• **WORK ITEM**: A complete answer lists every line of the material where the string "blue" occurs.

• **STORED DATA**:

========

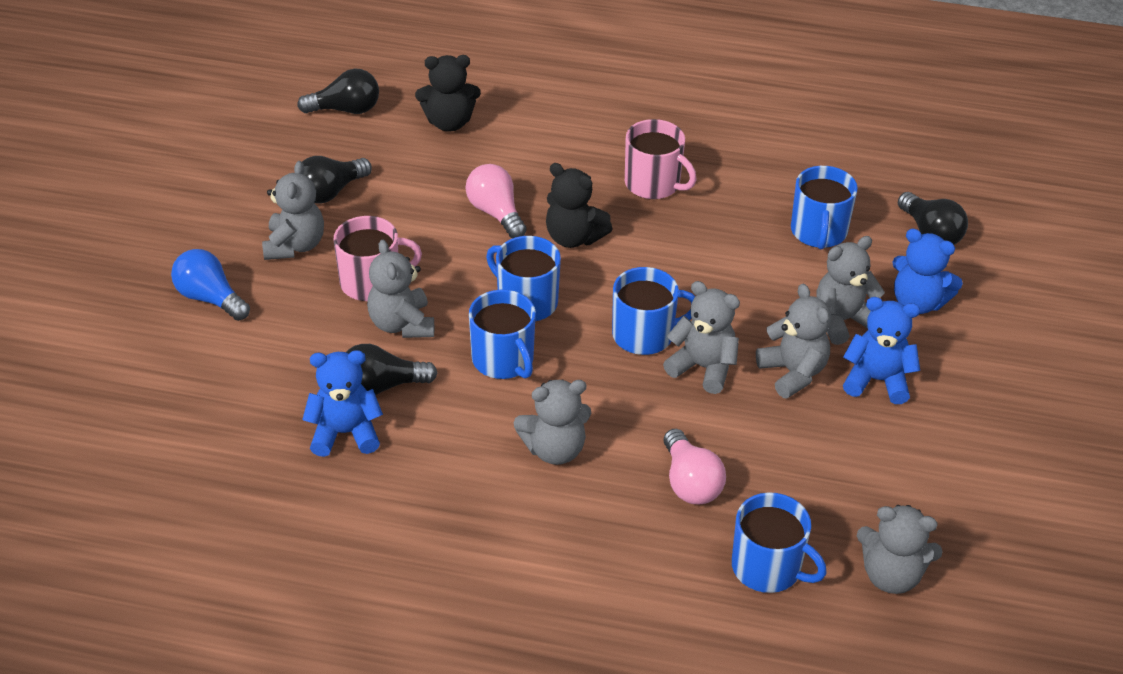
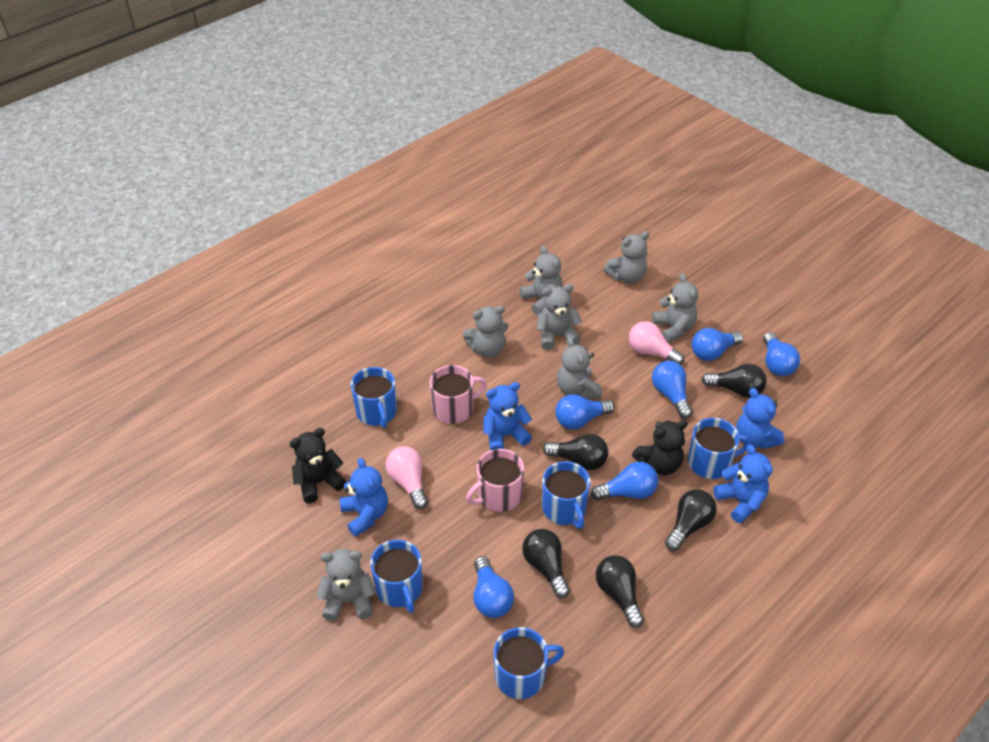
black light bulb: 4 -> 5
blue light bulb: 1 -> 6
blue teddy bear: 3 -> 4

========

• **ANSWER TO THIS PROBLEM**:
blue light bulb: 1 -> 6
blue teddy bear: 3 -> 4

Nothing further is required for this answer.